- _What is being asked_: Read the lines below and count those that have the word "none". Respond with the number only.

- _Provided records_:
____________
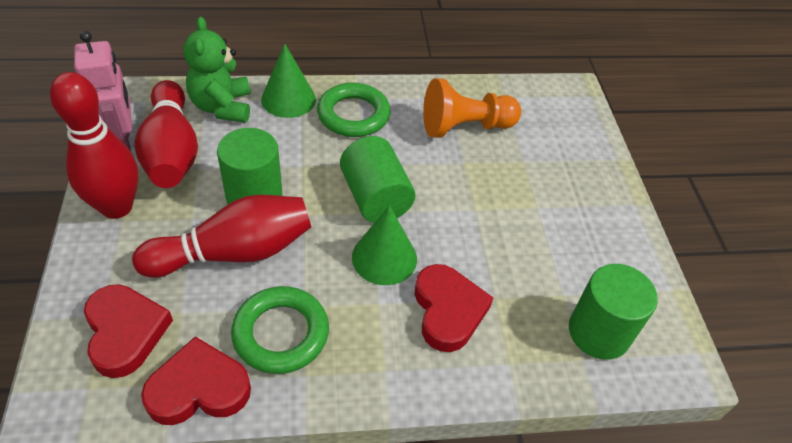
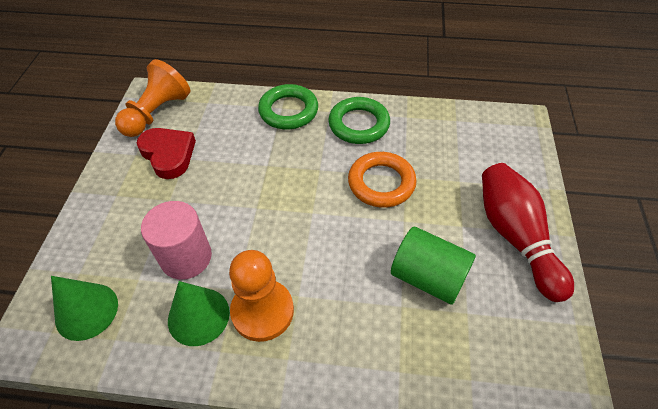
green cylinder: [217,128,282,204] [340,136,415,223] [569,264,658,360] = 3 -> [391,227,476,305] = 1
green teddy bear: [183,17,251,123] = 1 -> none = 0
orange pawn: [423,78,521,138] = 1 -> [115,59,190,137] [229,250,294,342] = 2
orange ring: none = 0 -> [348,152,417,208] = 1
pink cylinder: none = 0 -> [141,201,212,280] = 1
pink robot: [74,31,132,151] = 1 -> none = 0
red bowling pin: [50,72,139,219] [132,195,311,278] [134,80,198,188] = 3 -> [482,163,574,302] = 1
red heart: [84,284,173,378] [141,336,251,425] [415,264,493,352] = 3 -> [137,128,196,179] = 1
____________
- _Expected output_: 4